## [Objective]
Copy the data below word for word, beginning at the line that contains "60 m inside the frame." and stopping after the line that contains "3 (track): [(507,277),(490,207),(447,164),(416,99),(511,77)]".

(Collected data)
** start **
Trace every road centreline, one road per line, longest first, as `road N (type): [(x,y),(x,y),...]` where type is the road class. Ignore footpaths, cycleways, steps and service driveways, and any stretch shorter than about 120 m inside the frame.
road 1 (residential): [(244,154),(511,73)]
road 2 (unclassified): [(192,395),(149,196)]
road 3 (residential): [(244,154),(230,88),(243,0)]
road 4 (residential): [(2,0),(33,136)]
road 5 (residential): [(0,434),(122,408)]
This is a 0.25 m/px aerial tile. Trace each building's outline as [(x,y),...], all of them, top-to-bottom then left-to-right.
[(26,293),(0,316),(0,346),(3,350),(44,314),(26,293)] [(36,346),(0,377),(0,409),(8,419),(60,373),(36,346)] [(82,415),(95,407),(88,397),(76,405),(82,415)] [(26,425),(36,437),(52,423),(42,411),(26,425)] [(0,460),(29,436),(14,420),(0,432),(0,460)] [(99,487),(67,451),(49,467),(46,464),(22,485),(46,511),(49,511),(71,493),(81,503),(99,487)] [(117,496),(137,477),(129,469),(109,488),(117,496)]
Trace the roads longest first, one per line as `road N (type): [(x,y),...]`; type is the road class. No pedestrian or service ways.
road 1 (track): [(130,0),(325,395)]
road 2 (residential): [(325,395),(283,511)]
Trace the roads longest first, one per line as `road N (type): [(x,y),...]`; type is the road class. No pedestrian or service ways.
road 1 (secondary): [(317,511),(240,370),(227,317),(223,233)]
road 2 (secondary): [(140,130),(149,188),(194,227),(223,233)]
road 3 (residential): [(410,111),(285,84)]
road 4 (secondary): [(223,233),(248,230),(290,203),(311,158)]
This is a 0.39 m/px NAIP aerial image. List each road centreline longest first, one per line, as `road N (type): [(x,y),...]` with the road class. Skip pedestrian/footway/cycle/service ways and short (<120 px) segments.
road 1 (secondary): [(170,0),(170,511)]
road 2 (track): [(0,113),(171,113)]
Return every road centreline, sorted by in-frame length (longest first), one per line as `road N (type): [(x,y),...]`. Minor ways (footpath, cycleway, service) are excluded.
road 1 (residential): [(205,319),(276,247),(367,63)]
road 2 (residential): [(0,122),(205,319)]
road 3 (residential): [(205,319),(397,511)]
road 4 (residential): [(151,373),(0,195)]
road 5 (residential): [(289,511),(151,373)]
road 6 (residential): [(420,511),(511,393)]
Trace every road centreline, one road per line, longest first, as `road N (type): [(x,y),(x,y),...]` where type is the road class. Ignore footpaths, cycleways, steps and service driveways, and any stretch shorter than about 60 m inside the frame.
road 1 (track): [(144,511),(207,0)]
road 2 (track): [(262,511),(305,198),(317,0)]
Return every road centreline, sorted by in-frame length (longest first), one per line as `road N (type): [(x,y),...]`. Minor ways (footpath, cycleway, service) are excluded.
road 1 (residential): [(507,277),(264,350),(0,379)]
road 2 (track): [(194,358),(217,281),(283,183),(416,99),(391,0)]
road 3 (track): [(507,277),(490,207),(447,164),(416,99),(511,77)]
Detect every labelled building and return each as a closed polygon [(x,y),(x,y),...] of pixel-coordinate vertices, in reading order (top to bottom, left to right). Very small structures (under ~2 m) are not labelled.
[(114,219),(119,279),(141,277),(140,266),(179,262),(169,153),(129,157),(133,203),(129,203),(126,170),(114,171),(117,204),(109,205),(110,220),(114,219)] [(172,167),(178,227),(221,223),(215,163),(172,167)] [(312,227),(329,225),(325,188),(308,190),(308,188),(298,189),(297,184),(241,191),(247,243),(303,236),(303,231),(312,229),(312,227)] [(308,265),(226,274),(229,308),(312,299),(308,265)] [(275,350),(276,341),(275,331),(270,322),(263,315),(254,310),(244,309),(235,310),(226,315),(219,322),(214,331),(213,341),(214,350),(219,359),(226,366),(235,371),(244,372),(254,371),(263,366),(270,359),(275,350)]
** end **
## [Task response]
Trace every road centreline, one road per line, longest first, as `road N (type): [(x,y),(x,y),...]` where type is the road class. Ignore footpaths, cycleways, steps and service driveways, and any stretch shorter than about 60 m inside the frame.
road 1 (track): [(144,511),(207,0)]
road 2 (track): [(262,511),(305,198),(317,0)]
Return every road centreline, sorted by in-frame length (longest first), one per line as `road N (type): [(x,y),...]`. Minor ways (footpath, cycleway, service) are excluded.
road 1 (residential): [(507,277),(264,350),(0,379)]
road 2 (track): [(194,358),(217,281),(283,183),(416,99),(391,0)]
road 3 (track): [(507,277),(490,207),(447,164),(416,99),(511,77)]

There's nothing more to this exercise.